▶ _TASK DIRECTIONS_
For this exercise, please reproduce the records below word for word, from the first line through the line with "LINE pin AO: 3 -> A1".

--- SOURCE DATA ---

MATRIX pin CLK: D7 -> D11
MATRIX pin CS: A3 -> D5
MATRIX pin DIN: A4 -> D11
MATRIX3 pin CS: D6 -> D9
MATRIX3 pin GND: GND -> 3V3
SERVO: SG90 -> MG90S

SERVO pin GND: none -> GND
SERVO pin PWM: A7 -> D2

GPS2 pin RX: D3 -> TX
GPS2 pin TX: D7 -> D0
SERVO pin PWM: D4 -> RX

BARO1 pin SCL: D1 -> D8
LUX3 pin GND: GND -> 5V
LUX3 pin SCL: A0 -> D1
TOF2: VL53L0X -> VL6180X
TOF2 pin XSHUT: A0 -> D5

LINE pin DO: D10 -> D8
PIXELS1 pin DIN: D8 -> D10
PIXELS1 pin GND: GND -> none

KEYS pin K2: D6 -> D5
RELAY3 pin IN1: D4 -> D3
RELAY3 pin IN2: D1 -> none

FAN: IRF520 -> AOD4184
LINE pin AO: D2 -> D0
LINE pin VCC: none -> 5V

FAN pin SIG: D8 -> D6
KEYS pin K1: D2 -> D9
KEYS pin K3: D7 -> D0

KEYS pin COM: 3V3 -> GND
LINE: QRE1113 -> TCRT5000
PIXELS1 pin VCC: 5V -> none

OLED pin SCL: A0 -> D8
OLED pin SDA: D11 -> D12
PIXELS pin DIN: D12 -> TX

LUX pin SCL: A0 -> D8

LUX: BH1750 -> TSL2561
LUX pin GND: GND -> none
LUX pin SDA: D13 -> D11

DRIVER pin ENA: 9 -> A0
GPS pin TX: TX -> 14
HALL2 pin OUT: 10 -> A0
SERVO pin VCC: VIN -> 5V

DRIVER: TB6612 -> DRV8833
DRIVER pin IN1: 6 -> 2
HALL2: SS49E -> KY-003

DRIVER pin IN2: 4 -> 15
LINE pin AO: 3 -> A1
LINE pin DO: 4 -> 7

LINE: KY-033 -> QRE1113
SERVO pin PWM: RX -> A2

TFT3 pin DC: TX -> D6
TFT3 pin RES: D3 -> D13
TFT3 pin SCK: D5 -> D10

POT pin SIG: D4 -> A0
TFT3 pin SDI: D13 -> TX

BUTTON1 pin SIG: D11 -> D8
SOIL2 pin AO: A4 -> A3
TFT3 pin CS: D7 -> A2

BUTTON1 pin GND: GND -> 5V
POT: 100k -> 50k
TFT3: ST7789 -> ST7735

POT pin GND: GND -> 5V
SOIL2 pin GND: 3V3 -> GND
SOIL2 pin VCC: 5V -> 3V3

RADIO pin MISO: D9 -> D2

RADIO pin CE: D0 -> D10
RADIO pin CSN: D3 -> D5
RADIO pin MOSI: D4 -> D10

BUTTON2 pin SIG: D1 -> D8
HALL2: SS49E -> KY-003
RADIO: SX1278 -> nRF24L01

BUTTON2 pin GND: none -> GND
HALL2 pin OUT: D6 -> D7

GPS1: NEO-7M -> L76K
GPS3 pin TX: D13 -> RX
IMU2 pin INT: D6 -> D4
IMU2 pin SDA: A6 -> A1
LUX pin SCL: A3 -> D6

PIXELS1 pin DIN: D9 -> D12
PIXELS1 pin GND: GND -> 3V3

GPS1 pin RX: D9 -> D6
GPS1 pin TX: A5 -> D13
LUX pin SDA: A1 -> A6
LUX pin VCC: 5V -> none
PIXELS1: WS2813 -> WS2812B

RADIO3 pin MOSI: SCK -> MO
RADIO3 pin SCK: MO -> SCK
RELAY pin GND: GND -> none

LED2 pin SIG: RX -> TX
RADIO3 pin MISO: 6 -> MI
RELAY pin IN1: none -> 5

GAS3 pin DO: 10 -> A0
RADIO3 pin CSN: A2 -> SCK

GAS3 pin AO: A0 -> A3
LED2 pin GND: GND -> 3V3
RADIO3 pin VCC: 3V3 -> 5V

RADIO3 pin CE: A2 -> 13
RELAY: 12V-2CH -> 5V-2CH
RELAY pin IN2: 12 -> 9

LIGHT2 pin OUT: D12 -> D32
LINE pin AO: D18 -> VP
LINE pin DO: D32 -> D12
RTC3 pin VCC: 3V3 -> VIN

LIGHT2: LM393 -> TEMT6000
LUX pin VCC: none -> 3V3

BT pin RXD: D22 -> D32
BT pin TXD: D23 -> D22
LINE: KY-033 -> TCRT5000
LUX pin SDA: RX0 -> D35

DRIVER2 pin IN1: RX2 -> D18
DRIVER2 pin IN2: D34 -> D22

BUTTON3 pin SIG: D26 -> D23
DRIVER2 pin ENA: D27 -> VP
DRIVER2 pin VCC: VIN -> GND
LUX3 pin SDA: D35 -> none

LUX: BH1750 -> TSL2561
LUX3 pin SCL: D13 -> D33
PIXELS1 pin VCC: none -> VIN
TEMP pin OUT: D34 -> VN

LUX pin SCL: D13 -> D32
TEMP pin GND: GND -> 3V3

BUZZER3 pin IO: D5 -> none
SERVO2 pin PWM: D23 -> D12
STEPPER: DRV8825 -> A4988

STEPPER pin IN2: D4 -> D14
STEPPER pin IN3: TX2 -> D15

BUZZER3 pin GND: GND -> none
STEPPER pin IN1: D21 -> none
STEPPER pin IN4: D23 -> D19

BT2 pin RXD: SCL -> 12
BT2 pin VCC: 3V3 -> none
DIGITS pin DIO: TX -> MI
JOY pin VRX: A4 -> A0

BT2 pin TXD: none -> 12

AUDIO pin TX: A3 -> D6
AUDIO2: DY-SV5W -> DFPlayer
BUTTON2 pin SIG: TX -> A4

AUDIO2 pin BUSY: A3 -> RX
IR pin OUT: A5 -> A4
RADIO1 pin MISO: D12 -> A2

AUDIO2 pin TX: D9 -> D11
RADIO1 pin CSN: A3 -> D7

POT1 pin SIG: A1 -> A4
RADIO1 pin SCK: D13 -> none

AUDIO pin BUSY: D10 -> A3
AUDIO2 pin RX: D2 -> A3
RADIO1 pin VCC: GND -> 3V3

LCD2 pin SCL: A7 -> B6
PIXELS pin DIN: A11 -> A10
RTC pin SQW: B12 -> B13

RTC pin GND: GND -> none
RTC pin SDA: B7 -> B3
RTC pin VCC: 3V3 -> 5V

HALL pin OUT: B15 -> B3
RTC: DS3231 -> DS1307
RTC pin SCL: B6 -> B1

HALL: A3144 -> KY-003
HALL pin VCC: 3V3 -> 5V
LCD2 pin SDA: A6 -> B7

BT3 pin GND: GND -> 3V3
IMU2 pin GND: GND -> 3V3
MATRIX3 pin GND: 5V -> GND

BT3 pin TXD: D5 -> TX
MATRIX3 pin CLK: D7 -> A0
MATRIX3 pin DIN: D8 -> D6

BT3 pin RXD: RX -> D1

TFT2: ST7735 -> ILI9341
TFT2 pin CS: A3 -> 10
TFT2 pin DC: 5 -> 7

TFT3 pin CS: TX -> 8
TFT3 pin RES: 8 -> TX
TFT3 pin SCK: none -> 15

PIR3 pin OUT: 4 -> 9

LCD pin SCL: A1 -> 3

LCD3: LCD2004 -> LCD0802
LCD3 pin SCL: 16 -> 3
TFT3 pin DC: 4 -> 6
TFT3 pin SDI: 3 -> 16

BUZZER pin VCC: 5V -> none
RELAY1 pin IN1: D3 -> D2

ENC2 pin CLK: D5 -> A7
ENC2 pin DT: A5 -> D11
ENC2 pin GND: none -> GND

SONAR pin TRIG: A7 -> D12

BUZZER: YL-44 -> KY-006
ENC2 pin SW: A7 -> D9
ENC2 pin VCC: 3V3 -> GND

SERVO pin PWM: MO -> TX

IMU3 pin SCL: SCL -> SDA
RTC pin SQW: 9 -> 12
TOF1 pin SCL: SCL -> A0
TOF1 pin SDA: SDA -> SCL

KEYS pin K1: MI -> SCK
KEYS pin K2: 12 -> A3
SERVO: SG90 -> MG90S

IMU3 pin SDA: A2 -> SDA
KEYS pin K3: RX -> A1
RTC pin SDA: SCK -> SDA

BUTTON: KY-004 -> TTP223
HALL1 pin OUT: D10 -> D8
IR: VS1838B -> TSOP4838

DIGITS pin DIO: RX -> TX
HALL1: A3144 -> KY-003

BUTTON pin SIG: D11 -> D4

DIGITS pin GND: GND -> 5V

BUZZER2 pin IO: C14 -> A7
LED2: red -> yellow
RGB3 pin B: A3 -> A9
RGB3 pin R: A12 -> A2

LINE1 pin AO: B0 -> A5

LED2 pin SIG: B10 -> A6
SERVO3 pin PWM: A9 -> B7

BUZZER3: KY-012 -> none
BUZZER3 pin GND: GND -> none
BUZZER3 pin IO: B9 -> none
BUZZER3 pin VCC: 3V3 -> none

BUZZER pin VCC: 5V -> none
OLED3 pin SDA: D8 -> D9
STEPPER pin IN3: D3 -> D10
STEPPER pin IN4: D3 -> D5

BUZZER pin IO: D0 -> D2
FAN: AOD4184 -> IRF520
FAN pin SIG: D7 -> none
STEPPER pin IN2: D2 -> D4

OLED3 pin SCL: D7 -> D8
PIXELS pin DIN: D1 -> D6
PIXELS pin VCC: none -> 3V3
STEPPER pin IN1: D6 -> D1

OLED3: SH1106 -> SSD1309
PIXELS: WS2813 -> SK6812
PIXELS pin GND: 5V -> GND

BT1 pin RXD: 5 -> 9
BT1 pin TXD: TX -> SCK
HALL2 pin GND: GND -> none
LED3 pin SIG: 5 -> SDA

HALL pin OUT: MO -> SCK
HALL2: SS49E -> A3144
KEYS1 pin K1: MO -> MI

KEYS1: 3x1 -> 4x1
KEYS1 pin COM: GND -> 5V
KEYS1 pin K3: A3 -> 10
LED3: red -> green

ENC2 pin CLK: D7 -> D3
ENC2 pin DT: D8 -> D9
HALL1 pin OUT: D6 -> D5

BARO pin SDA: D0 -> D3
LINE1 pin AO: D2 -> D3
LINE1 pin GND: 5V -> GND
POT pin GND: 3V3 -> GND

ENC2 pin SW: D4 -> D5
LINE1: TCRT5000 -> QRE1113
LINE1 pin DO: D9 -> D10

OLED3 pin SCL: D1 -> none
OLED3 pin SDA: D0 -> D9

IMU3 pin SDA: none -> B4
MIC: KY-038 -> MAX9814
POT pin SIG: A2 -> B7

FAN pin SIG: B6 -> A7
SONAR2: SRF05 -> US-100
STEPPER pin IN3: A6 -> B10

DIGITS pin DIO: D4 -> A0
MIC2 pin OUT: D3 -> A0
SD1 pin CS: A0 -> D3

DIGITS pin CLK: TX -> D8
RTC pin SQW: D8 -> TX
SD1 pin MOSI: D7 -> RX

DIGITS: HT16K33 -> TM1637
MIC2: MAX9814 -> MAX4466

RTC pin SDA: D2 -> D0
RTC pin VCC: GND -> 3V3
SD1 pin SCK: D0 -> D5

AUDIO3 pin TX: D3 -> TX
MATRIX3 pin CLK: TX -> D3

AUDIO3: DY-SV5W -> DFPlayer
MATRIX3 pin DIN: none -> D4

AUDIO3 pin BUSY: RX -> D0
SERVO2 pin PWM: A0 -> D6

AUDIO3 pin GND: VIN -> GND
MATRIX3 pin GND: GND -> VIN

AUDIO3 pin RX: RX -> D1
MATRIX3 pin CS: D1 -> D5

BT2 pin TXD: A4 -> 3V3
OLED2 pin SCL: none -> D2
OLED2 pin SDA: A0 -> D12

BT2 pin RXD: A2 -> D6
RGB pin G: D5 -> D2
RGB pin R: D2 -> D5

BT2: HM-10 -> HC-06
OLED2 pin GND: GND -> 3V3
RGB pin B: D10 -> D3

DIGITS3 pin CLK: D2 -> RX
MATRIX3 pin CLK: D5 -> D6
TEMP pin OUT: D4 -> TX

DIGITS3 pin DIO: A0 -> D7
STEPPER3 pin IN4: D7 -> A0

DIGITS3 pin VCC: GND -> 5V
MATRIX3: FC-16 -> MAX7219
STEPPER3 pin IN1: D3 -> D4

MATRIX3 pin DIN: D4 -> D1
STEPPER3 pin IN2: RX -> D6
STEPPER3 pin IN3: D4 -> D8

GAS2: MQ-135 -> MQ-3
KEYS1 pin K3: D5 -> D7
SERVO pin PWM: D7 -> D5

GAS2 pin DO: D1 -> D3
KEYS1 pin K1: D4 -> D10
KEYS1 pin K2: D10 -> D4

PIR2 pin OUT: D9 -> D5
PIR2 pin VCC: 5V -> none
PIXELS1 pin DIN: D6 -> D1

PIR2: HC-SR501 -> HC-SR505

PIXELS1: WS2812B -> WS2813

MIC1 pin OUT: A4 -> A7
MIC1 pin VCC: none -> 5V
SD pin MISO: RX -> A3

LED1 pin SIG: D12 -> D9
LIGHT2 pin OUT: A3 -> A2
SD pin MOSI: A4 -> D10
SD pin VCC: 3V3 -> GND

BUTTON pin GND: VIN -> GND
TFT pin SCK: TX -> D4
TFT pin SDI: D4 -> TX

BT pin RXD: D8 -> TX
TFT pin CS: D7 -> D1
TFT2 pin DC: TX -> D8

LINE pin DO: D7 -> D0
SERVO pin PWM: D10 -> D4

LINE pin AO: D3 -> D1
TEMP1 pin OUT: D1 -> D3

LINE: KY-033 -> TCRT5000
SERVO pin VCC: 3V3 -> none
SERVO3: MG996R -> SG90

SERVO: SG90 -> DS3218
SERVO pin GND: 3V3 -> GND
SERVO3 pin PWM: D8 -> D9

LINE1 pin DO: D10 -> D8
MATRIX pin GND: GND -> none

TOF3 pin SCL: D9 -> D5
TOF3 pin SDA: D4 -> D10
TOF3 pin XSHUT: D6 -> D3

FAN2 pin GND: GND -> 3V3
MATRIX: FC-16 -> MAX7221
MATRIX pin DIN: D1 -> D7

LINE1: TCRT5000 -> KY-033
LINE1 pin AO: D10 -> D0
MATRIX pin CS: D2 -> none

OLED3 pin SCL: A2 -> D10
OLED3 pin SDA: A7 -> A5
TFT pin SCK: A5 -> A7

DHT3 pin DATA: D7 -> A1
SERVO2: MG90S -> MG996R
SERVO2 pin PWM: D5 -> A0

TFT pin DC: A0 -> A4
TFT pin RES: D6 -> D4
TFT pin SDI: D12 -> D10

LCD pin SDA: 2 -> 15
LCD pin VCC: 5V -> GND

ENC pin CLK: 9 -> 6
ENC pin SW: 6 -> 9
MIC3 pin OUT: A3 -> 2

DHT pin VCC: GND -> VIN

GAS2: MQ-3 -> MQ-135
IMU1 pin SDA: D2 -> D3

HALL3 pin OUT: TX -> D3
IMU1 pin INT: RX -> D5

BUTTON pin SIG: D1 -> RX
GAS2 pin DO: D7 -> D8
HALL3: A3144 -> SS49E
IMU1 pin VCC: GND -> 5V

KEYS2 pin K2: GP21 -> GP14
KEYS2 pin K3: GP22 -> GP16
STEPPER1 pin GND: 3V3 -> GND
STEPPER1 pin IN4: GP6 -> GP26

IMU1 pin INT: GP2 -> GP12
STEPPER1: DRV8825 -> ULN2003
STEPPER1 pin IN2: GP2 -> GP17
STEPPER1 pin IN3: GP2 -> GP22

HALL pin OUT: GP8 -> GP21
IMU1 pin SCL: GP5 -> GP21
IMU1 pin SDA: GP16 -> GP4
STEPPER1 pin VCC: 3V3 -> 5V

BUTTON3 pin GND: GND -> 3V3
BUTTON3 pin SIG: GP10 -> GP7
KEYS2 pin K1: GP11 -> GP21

---

▶ _RESULT FOR THIS TASK_
MATRIX pin CLK: D7 -> D11
MATRIX pin CS: A3 -> D5
MATRIX pin DIN: A4 -> D11
MATRIX3 pin CS: D6 -> D9
MATRIX3 pin GND: GND -> 3V3
SERVO: SG90 -> MG90S

SERVO pin GND: none -> GND
SERVO pin PWM: A7 -> D2

GPS2 pin RX: D3 -> TX
GPS2 pin TX: D7 -> D0
SERVO pin PWM: D4 -> RX

BARO1 pin SCL: D1 -> D8
LUX3 pin GND: GND -> 5V
LUX3 pin SCL: A0 -> D1
TOF2: VL53L0X -> VL6180X
TOF2 pin XSHUT: A0 -> D5

LINE pin DO: D10 -> D8
PIXELS1 pin DIN: D8 -> D10
PIXELS1 pin GND: GND -> none

KEYS pin K2: D6 -> D5
RELAY3 pin IN1: D4 -> D3
RELAY3 pin IN2: D1 -> none

FAN: IRF520 -> AOD4184
LINE pin AO: D2 -> D0
LINE pin VCC: none -> 5V

FAN pin SIG: D8 -> D6
KEYS pin K1: D2 -> D9
KEYS pin K3: D7 -> D0

KEYS pin COM: 3V3 -> GND
LINE: QRE1113 -> TCRT5000
PIXELS1 pin VCC: 5V -> none

OLED pin SCL: A0 -> D8
OLED pin SDA: D11 -> D12
PIXELS pin DIN: D12 -> TX

LUX pin SCL: A0 -> D8

LUX: BH1750 -> TSL2561
LUX pin GND: GND -> none
LUX pin SDA: D13 -> D11

DRIVER pin ENA: 9 -> A0
GPS pin TX: TX -> 14
HALL2 pin OUT: 10 -> A0
SERVO pin VCC: VIN -> 5V

DRIVER: TB6612 -> DRV8833
DRIVER pin IN1: 6 -> 2
HALL2: SS49E -> KY-003

DRIVER pin IN2: 4 -> 15
LINE pin AO: 3 -> A1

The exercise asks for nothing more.